| Task to carry out |
Your reply should reproduce the data below without a single alteration, apart from dropping the images.

| Data entries |
━━━━━━━━━━━━━━━━
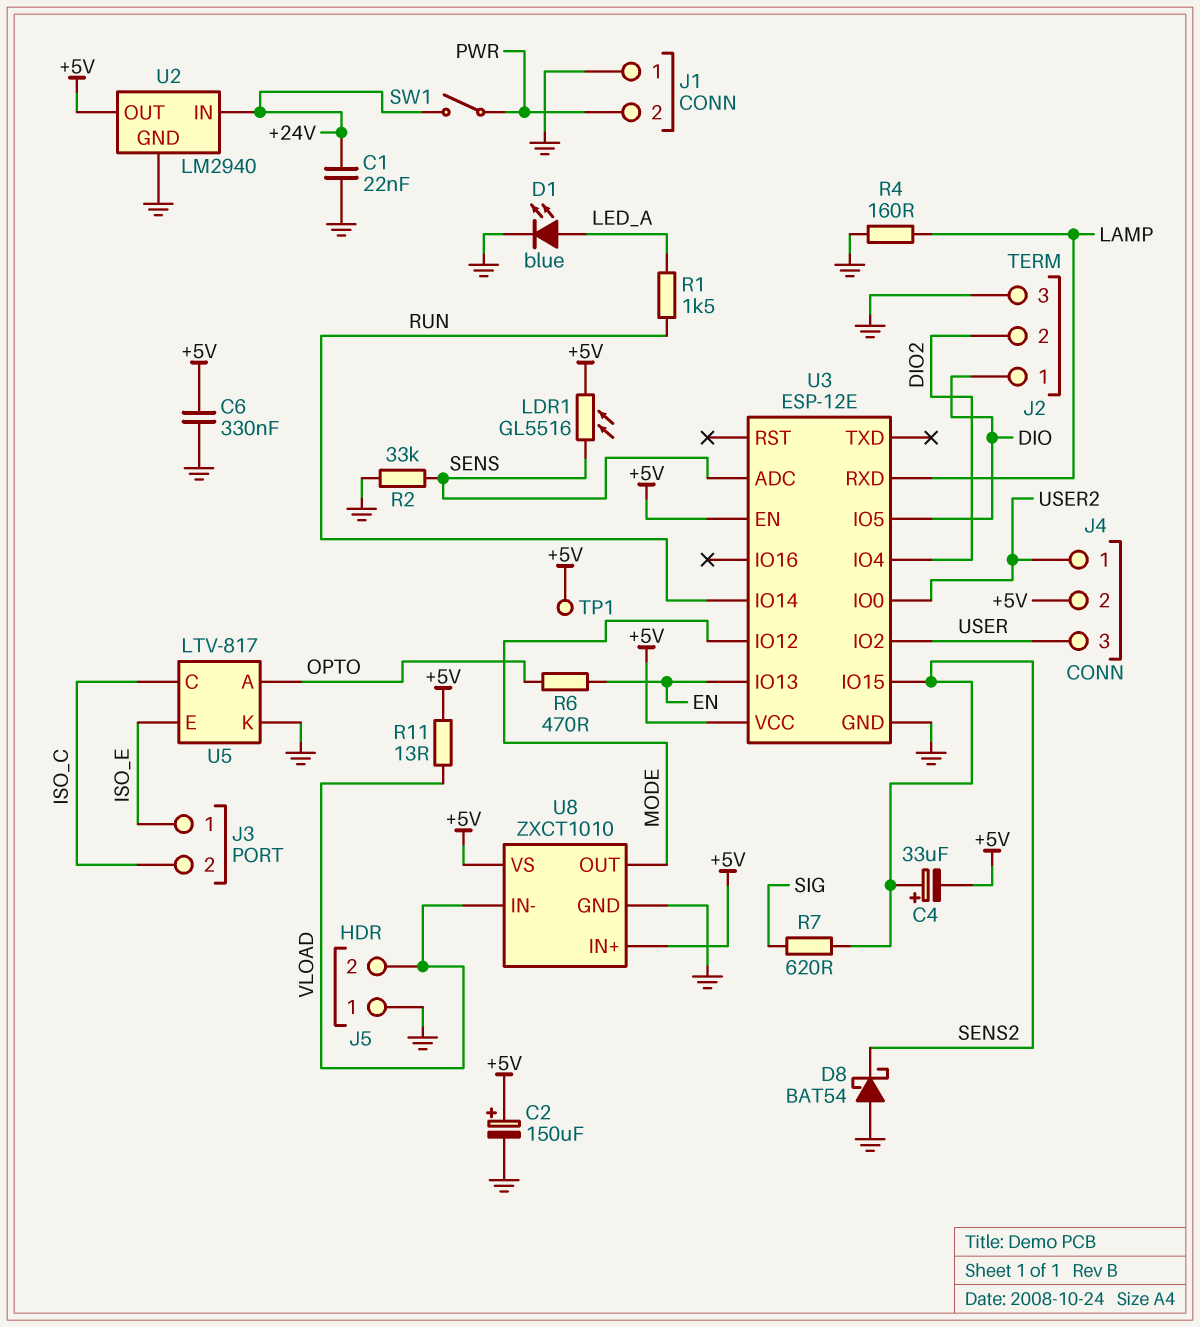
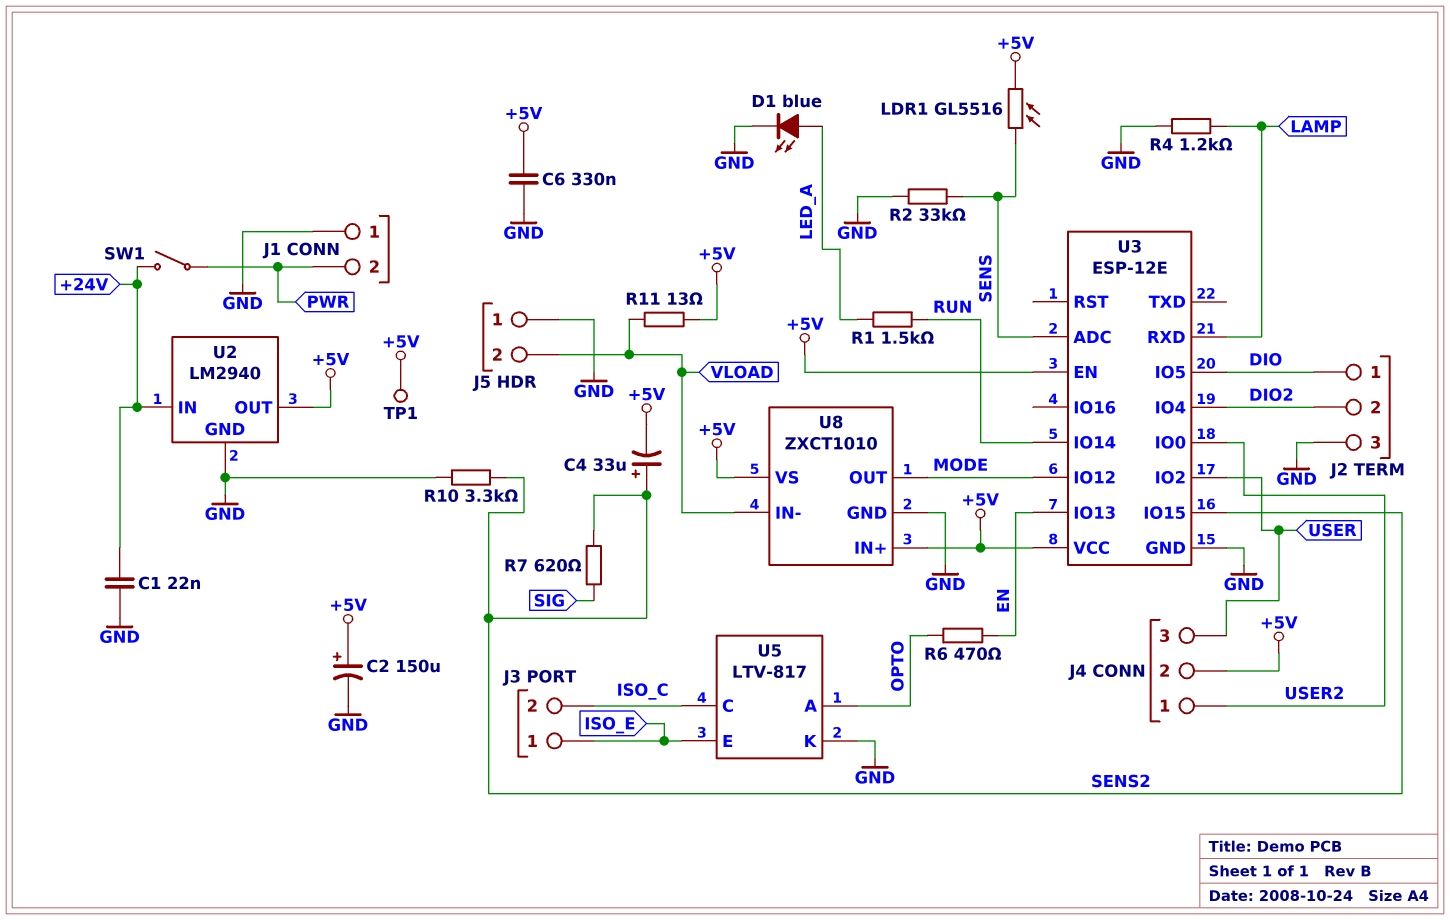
D8: schottky BAT54 (A GND, K SENS2) -> none
R4: 160 (GND, LAMP) -> 1.2k (GND, LAMP)
R10: none -> 3.3k (GND, SENS2)

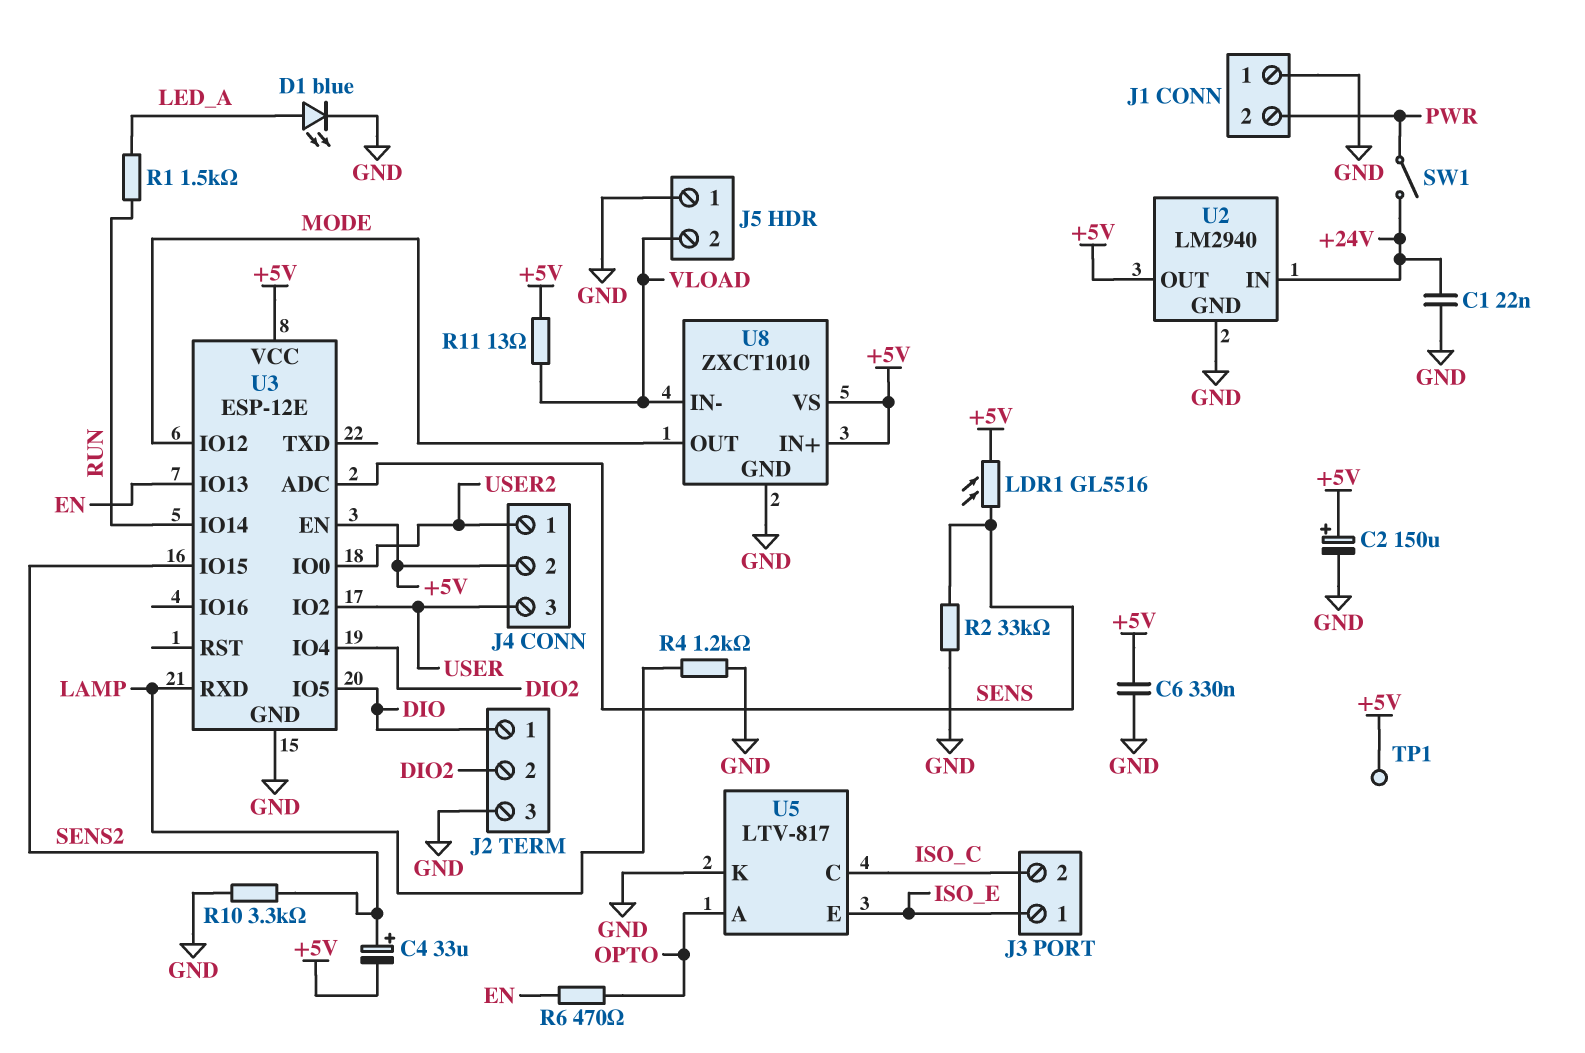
R7: 620 (SENS2, SIG) -> none

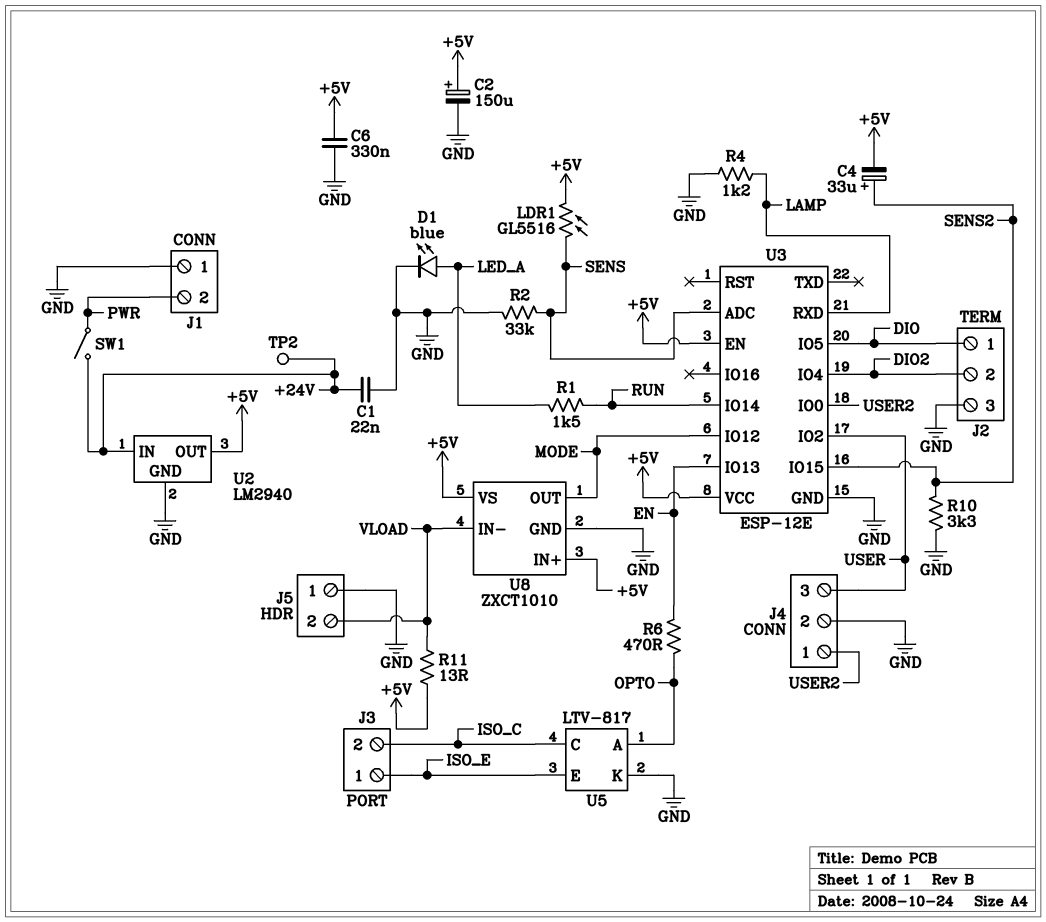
J4 pin 2: +5V -> GND
TP1: test point (+5V) -> none
TP2: none -> test point (+24V)

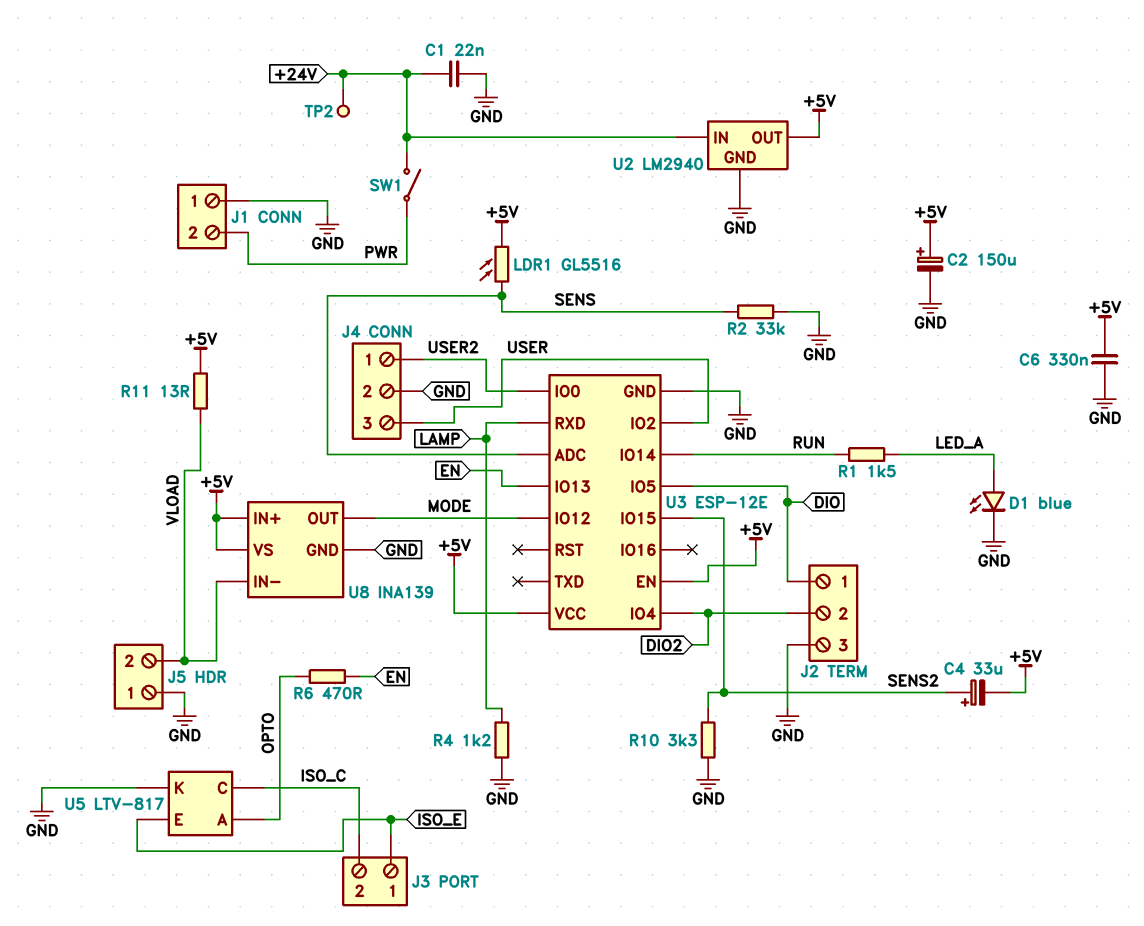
U8: ZXCT1010 -> INA139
━━━━━━━━━━━━━━━━
| Response for this exercise |
D8: schottky BAT54 (A GND, K SENS2) -> none
R4: 160 (GND, LAMP) -> 1.2k (GND, LAMP)
R10: none -> 3.3k (GND, SENS2)

R7: 620 (SENS2, SIG) -> none

J4 pin 2: +5V -> GND
TP1: test point (+5V) -> none
TP2: none -> test point (+24V)

U8: ZXCT1010 -> INA139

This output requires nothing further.